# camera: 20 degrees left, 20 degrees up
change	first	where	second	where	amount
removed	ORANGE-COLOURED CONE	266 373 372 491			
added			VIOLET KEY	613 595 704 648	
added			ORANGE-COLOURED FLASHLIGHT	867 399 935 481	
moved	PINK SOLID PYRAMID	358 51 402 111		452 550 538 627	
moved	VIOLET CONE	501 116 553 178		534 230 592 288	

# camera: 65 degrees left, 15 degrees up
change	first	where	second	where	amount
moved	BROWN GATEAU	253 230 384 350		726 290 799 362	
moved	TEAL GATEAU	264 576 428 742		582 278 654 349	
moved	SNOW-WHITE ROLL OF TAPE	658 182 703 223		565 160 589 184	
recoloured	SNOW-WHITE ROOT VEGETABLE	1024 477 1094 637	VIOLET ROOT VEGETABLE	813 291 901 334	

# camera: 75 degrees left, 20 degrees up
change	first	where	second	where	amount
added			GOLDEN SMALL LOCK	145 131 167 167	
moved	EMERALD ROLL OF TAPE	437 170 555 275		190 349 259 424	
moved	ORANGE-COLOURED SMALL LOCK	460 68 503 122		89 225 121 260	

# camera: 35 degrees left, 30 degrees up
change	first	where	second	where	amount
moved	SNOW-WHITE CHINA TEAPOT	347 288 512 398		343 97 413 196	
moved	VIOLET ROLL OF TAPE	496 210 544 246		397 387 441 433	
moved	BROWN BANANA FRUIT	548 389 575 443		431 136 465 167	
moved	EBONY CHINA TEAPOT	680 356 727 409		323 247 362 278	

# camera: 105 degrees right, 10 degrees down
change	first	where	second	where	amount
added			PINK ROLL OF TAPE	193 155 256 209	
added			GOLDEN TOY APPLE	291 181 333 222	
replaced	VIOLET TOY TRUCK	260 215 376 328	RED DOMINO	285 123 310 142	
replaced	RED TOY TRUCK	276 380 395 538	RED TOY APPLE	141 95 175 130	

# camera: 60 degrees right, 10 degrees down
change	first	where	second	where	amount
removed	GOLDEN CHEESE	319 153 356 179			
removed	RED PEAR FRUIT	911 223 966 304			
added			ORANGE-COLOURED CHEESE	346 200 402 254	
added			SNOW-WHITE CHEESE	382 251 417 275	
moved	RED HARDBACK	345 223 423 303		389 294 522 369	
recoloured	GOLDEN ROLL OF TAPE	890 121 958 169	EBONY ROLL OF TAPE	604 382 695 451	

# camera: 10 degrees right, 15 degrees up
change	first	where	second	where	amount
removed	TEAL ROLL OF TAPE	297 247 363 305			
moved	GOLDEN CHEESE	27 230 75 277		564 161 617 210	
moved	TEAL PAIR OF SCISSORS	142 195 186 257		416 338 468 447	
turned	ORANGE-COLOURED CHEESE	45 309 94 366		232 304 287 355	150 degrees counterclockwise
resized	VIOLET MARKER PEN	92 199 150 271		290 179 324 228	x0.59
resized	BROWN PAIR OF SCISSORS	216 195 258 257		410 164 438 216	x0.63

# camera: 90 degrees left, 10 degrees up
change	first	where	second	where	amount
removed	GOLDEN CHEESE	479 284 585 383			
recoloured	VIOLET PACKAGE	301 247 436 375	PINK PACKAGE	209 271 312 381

•••••

> _TASK STATEMENT_: Copy the lines above exactly, beginning at the line that has "373 372 491" and stopping after the line that has "550 538 627", and omit the rest.

> _EXERCISE SOLUTION_:
removed	ORANGE-COLOURED CONE	266 373 372 491			
added			VIOLET KEY	613 595 704 648	
added			ORANGE-COLOURED FLASHLIGHT	867 399 935 481	
moved	PINK SOLID PYRAMID	358 51 402 111		452 550 538 627	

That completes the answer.